**Job item**. The answer must be every line from the entries below that contains "square".

Raw data Block Start

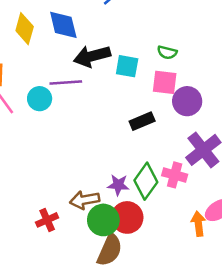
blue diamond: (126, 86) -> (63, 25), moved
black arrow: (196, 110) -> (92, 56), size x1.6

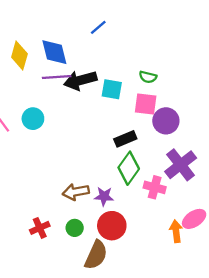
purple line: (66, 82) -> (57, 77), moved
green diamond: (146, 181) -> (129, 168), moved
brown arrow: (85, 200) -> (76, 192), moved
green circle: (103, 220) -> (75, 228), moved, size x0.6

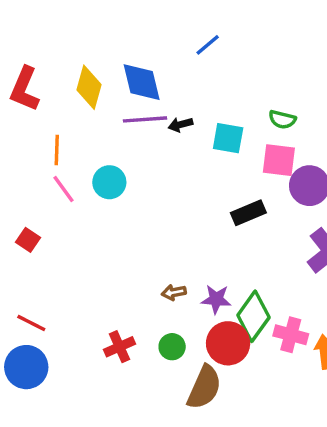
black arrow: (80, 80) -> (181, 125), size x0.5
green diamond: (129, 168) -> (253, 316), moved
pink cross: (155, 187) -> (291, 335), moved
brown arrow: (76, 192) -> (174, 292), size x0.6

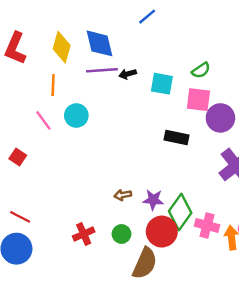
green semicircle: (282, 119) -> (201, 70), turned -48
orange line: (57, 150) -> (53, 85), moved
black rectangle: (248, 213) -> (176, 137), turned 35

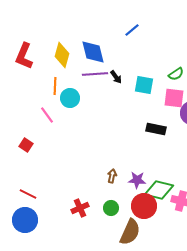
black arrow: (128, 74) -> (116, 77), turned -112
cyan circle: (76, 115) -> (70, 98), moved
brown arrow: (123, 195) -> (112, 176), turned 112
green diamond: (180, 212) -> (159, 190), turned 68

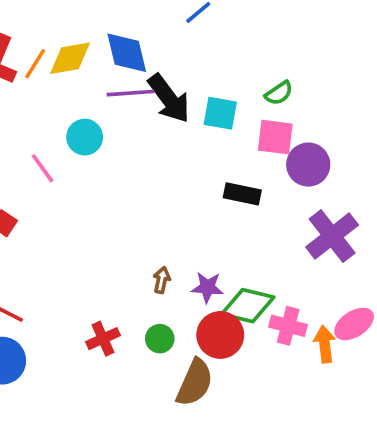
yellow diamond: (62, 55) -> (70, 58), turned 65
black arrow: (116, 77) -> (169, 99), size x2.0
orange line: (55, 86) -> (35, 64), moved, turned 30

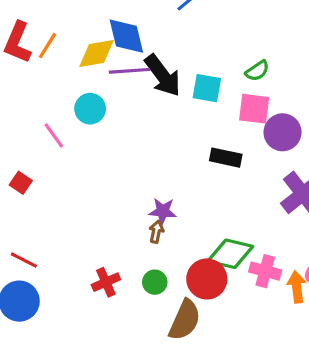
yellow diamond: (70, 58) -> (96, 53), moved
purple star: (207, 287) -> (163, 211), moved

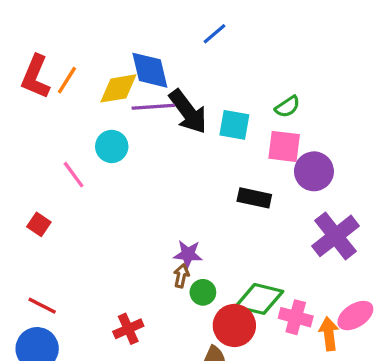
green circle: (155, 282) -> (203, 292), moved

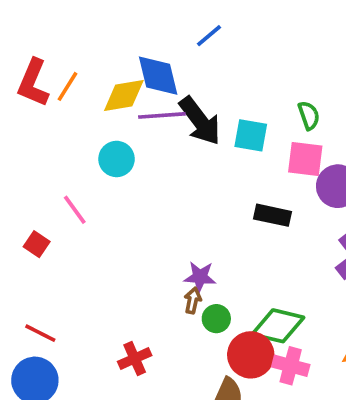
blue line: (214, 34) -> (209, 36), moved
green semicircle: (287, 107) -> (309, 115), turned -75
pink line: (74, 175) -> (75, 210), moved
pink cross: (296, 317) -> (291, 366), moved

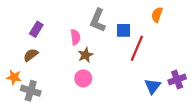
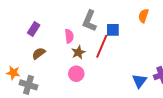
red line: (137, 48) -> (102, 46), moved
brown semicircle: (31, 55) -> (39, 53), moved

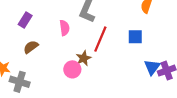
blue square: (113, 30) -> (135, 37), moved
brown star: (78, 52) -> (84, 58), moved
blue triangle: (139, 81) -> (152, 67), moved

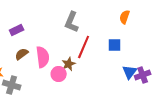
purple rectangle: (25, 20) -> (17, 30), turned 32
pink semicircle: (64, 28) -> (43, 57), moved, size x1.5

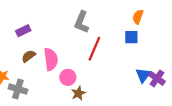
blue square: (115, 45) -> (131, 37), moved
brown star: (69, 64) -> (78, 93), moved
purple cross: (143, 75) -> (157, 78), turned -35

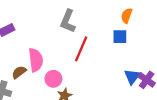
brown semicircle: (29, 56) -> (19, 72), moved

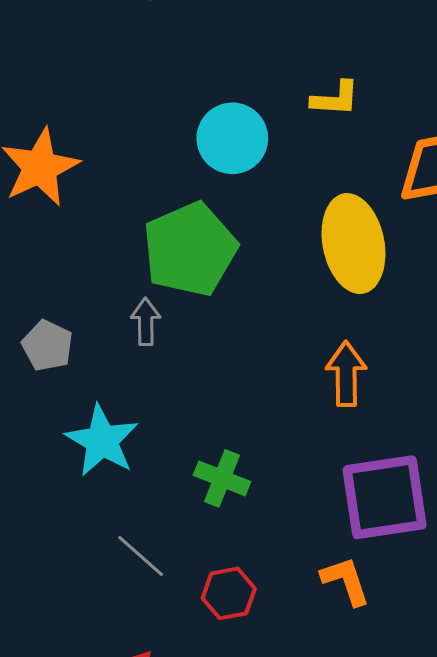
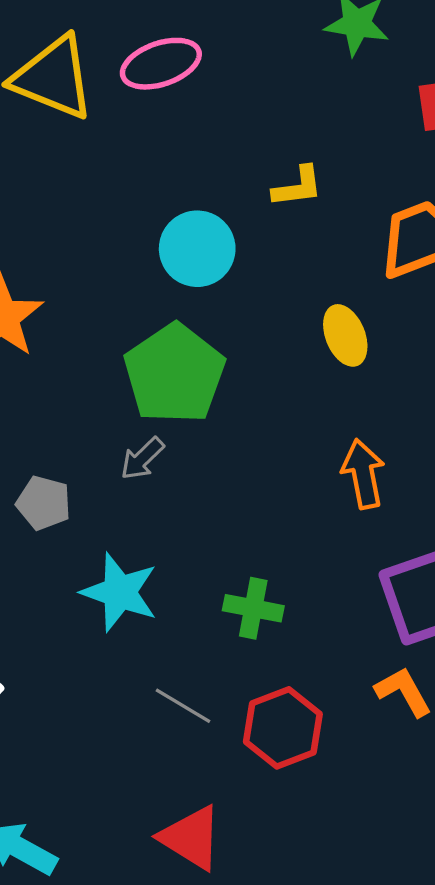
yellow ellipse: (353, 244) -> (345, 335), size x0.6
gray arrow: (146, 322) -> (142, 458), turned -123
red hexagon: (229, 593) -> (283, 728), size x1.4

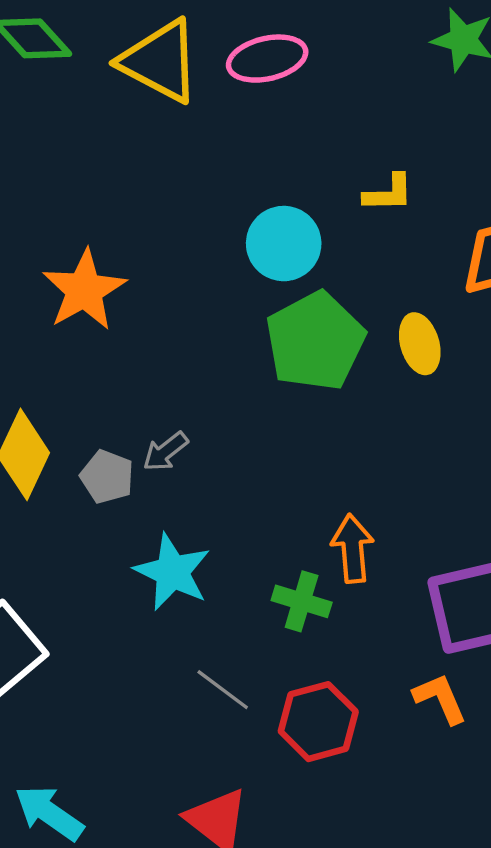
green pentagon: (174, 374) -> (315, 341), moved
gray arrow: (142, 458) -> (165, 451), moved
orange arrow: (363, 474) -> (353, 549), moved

Raw data Block End

**Solution to the problem**.
blue square: (113, 30) -> (135, 37), moved
blue square: (115, 45) -> (131, 37), moved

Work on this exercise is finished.